EXERCISE BRIEF: From the data, copy out every line in which the word "spray" appears.

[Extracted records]
Segment Open

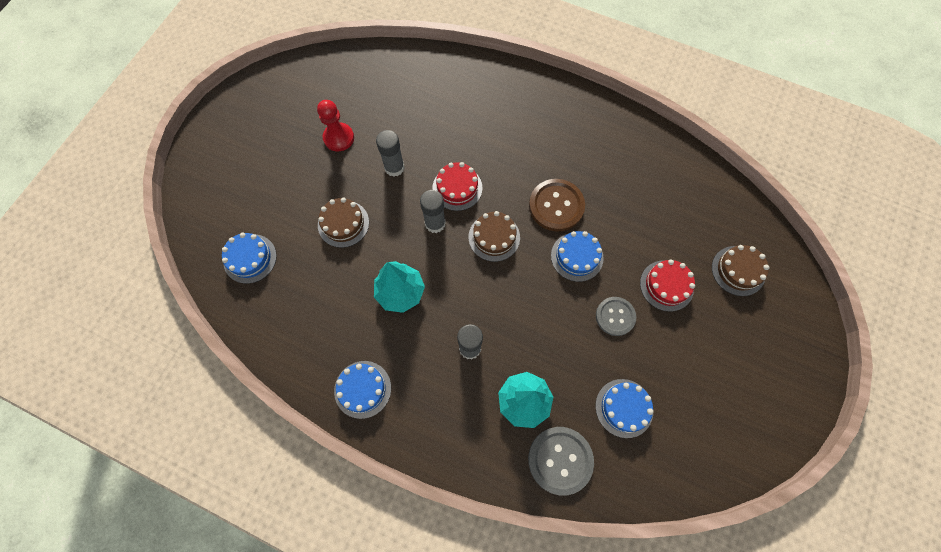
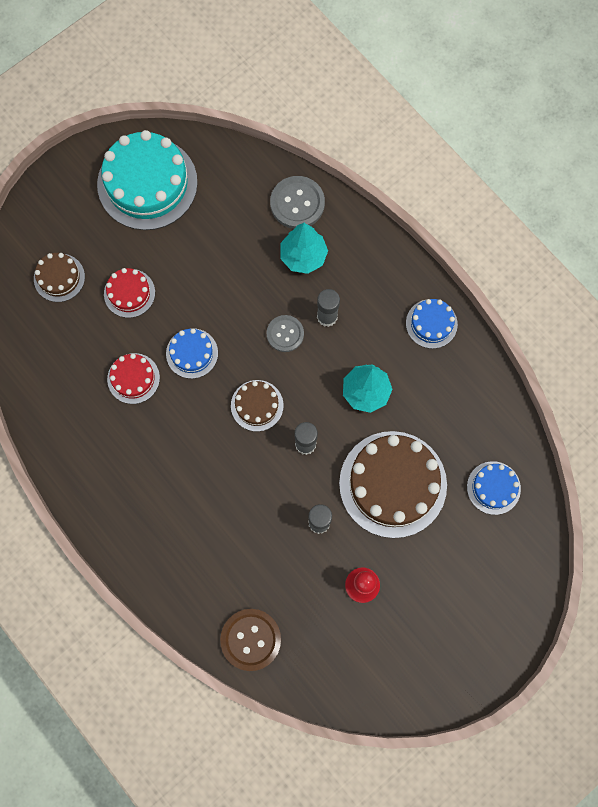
camera: 155 degrees left, 5 degrees up
(343, 223) = (393, 484): brown cake -> brown cake, size x2.00
(457, 188) = (267, 471): red cake -> red cake (133, 378)
(556, 206) = (183, 409): brown button -> brown button (251, 639)
(615, 316) = (190, 287): grey button -> grey button (285, 334)
(624, 408) = (226, 217): blue cake -> none
(724, 407) = (147, 183): none -> turquoise cake

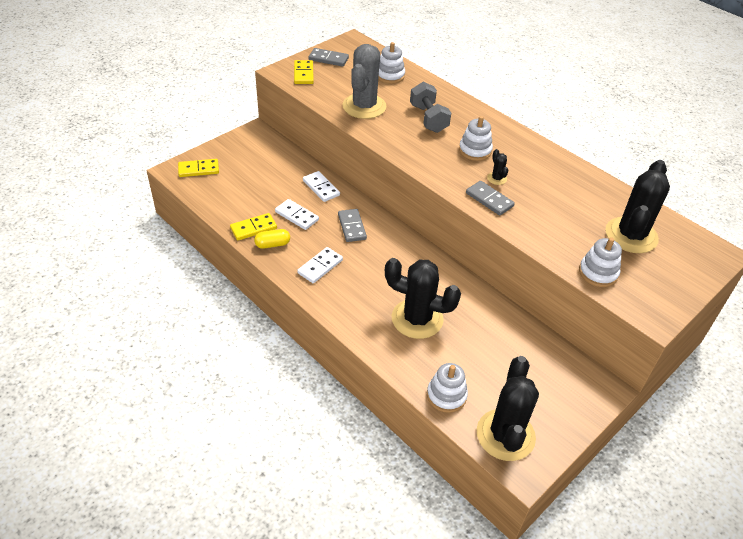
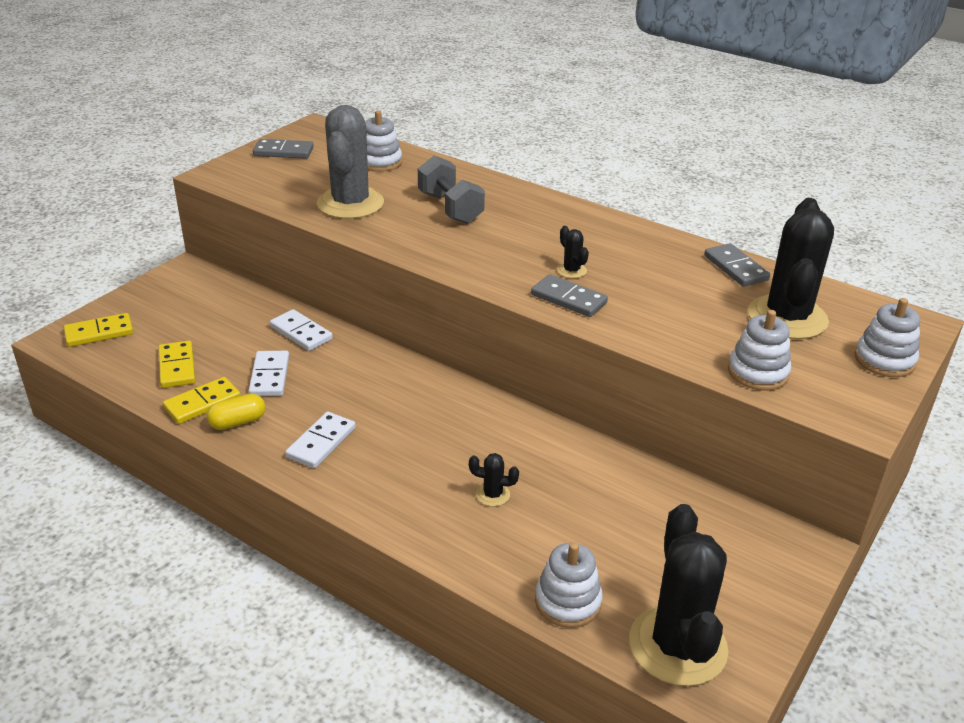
camera: 10 degrees left, 10 degrees down
(297, 216) = (270, 376): white domino -> white domino turned 60 degrees clockwise
(303, 74) = (249, 173): yellow domino -> yellow domino (177, 367)
(352, 227) = (360, 379): grey domino -> grey domino (736, 268)
(417, 319) = (492, 494): black cactus -> black cactus, size x0.41
(475, 150) = (529, 239): white stacking toy -> white stacking toy (884, 360)

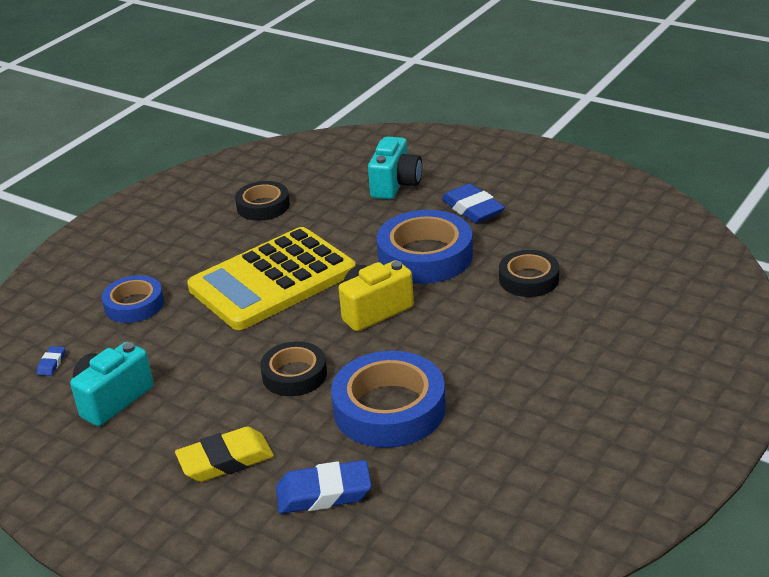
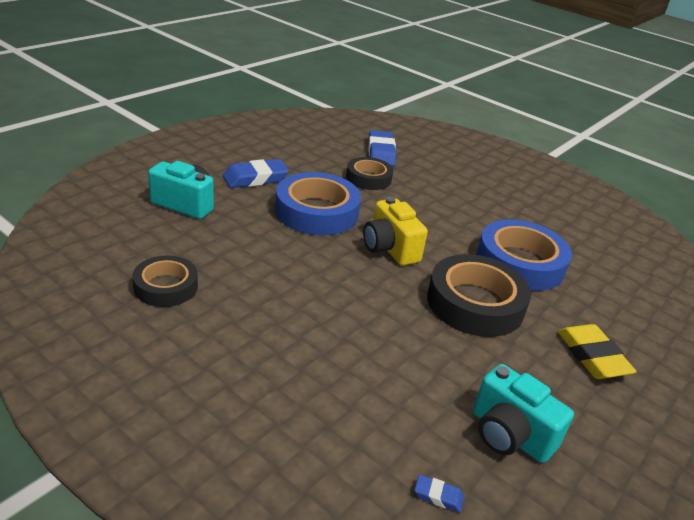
camera: 90 degrees left, 0 degrees up
(134, 305) = (330, 409): blue tape -> none
(272, 280) = (320, 298): yellow calculator -> none
(294, 375) = (475, 303): black tape -> black tape, size x1.65
(324, 493) = (620, 307): blue eraser -> blue eraser (381, 152)

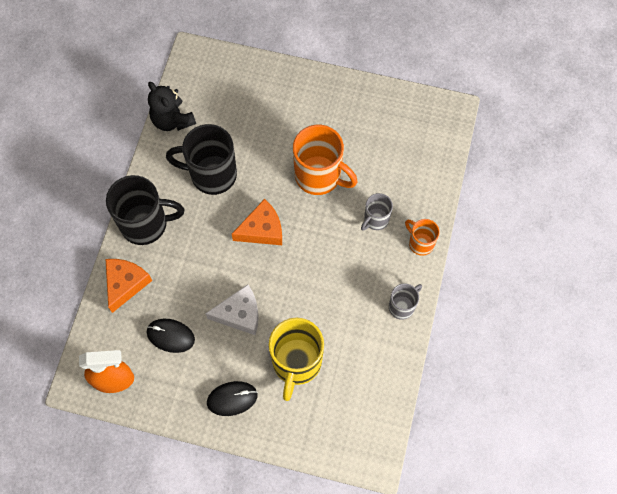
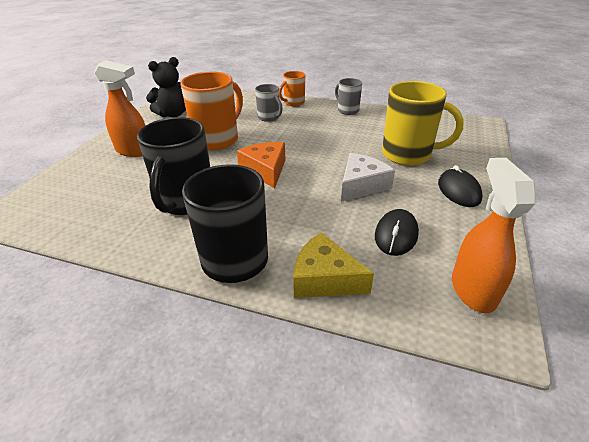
camera: 85 degrees left, 30 degrees down
(125, 284) = (324, 279): orange cheese -> yellow cheese
(172, 120) = (89, 233): black teddy bear -> black teddy bear (173, 114)
(239, 314) = (361, 185): white cheese -> white cheese turned 45 degrees clockwise
(293, 108) = (134, 151): none -> orange spray bottle

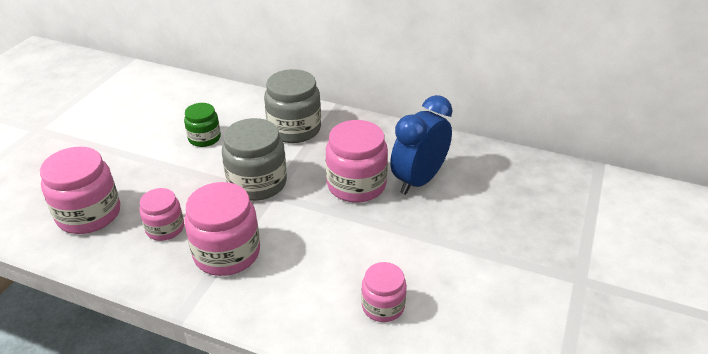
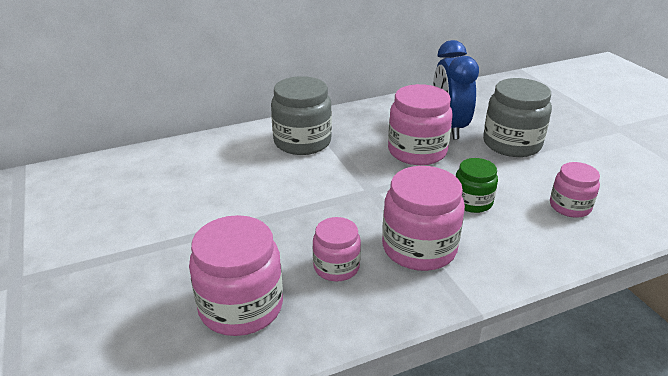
camera: 45 degrees left, 5 degrees down
(204, 138) = (236, 186): green jar -> green jar (472, 202)
(257, 183) = (346, 190): grey jar -> grey jar (512, 144)

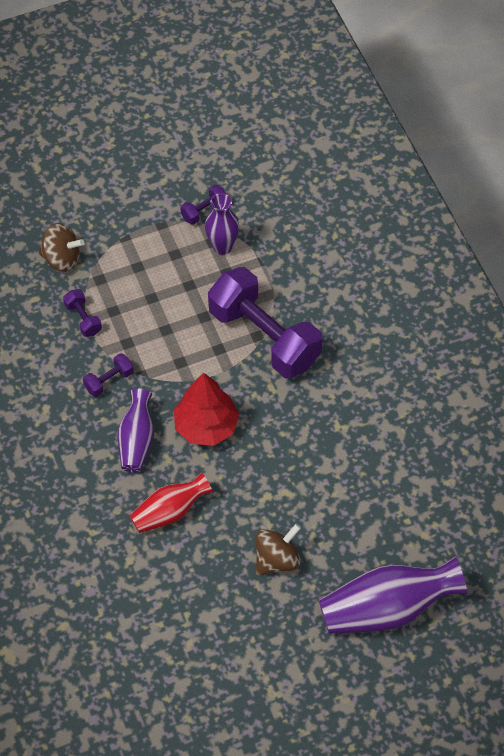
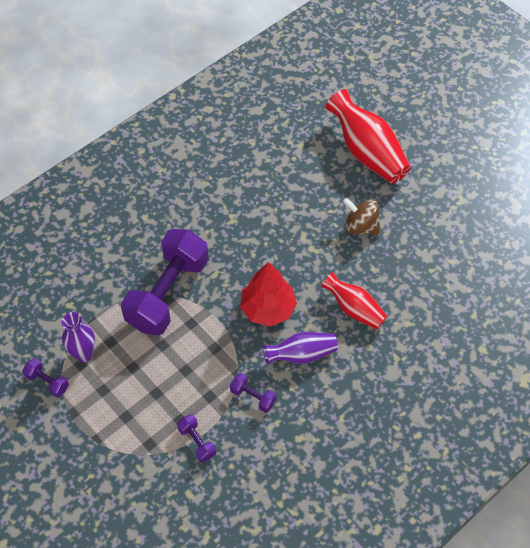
camera: 110 degrees left, 0 degrees up
(62, 259) = (136, 486): brown spinning top -> none
(83, 319) = (197, 442): purple dumbbell -> purple dumbbell turned 75 degrees counterclockwise
(387, 609) = (367, 152): purple vase -> red vase

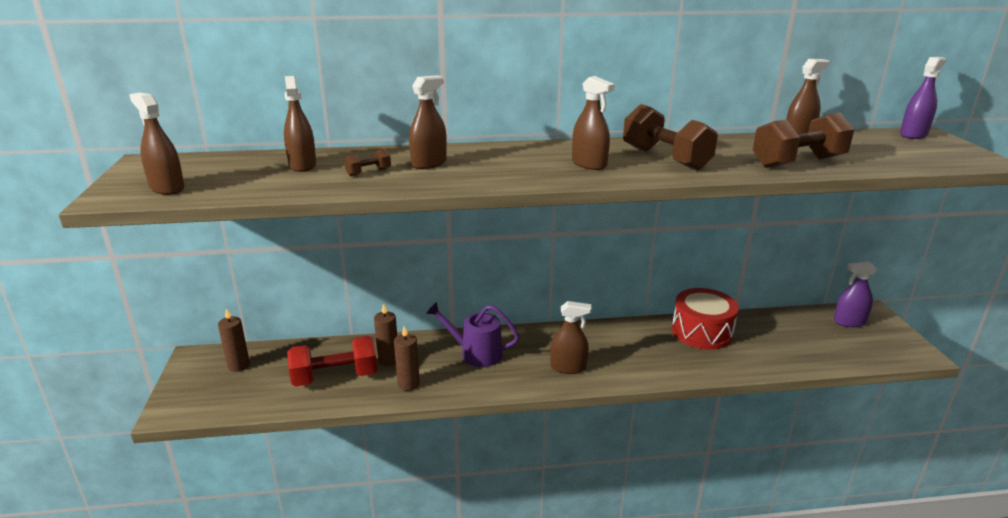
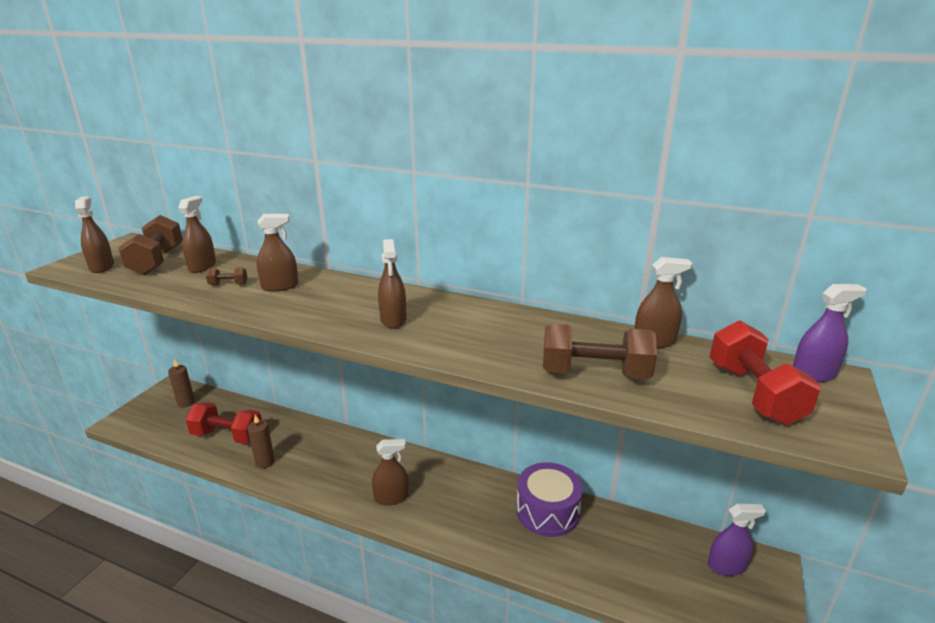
camera: 30 degrees right, 0 degrees up
(388, 360) = (274, 435): brown candle -> none
(476, 353) = (337, 454): purple watering can -> none
(568, 367) = (391, 497): brown spray bottle -> brown spray bottle turned 45 degrees counterclockwise
(665, 158) = (469, 331): brown dumbbell -> brown dumbbell (157, 261)
(702, 332) = (547, 511): red drum -> purple drum
(849, 322) = (726, 566): purple spray bottle -> purple spray bottle turned 150 degrees clockwise
(902, 151) = (754, 393): none -> red dumbbell

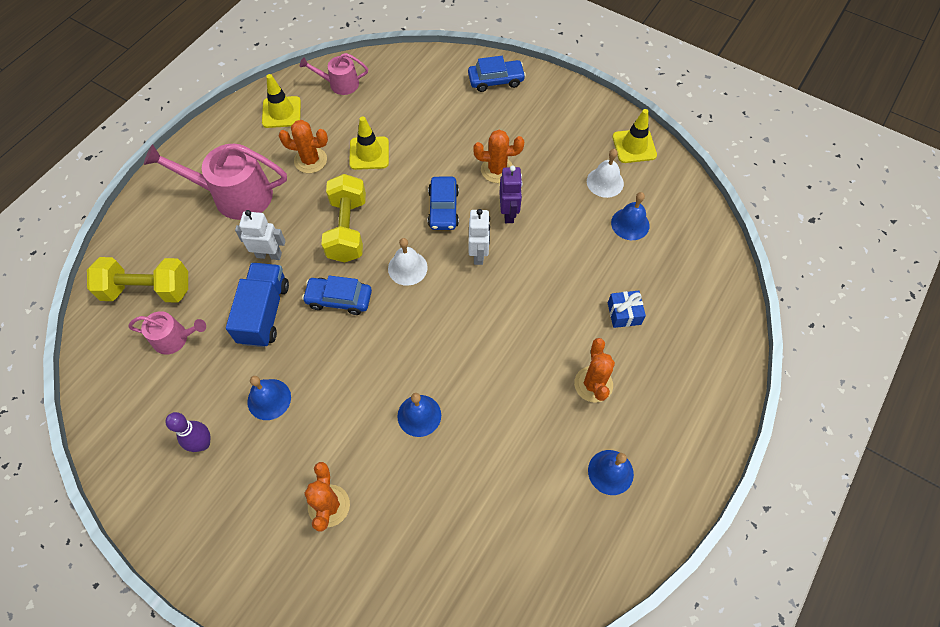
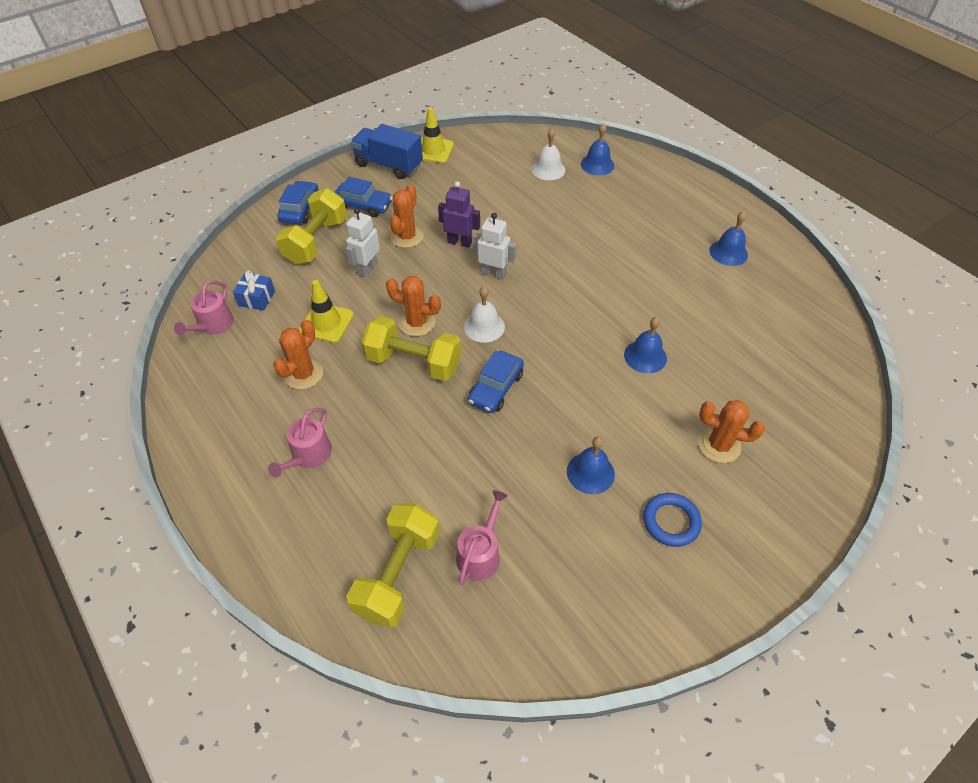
camera: 70 degrees left, 10 degrees down
(203, 443) = (624, 545): purple bowling pin -> none
(234, 477) = (671, 521): none -> blue ring
(235, 195) = (308, 455): pink watering can -> pink watering can, size x0.55
(264, 313) = (484, 457): blue truck -> blue truck (389, 165)
(269, 255) = (410, 438): white robot -> white robot (367, 269)
(281, 112) = (215, 386): yellow traffic cone -> none
(443, 208) = (429, 284): blue car -> blue car (363, 205)
(461, 108) = (316, 241): none -> yellow dumbbell
(593, 384) = (650, 240): orange cactus -> orange cactus (417, 323)
(605, 182) = (460, 177): white bell -> white bell (548, 169)
(624, 313) = (592, 204): blue gift -> blue gift (256, 298)
(630, 224) = (509, 176): blue bell -> blue bell (597, 164)

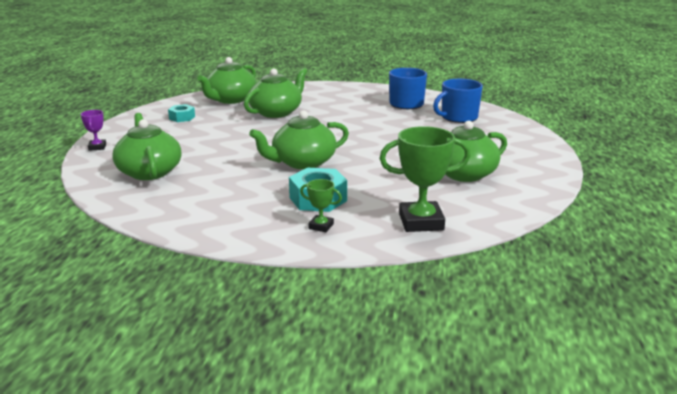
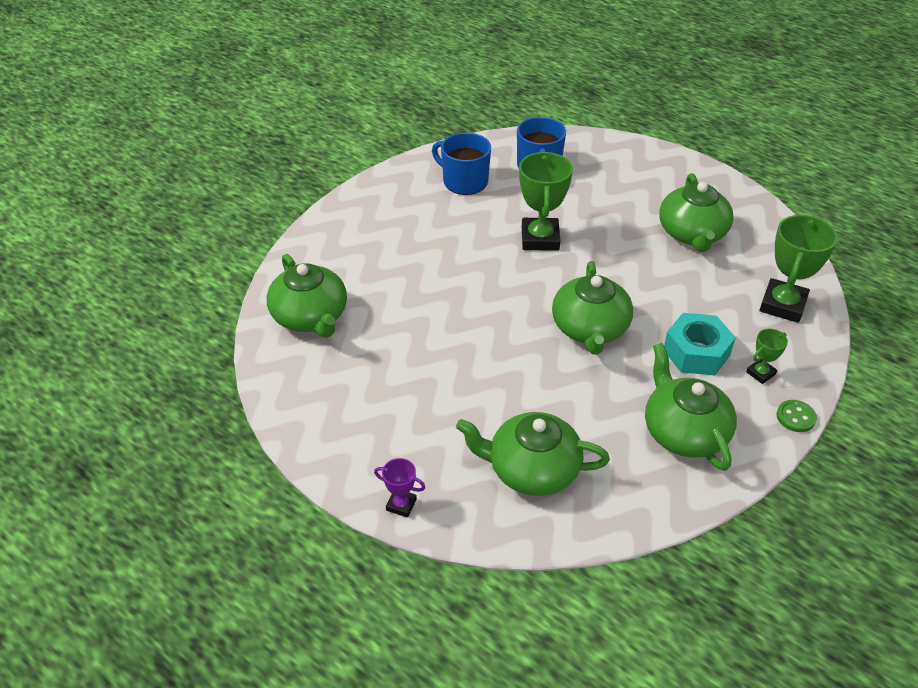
camera: 60 degrees left, 20 degrees up
(182, 118) = (347, 386): turquoise nut -> none
(276, 112) = (403, 292): green teapot -> green teapot (684, 432)
(281, 248) = (795, 417): none -> green button
(379, 132) = (540, 239): none -> green trophy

Segment Closed

SOLUTION TO THIS TASK:
(293, 108) = (134, 151): none -> orange spray bottle
(568, 367) = (391, 497): brown spray bottle -> brown spray bottle turned 45 degrees counterclockwise
(849, 322) = (726, 566): purple spray bottle -> purple spray bottle turned 150 degrees clockwise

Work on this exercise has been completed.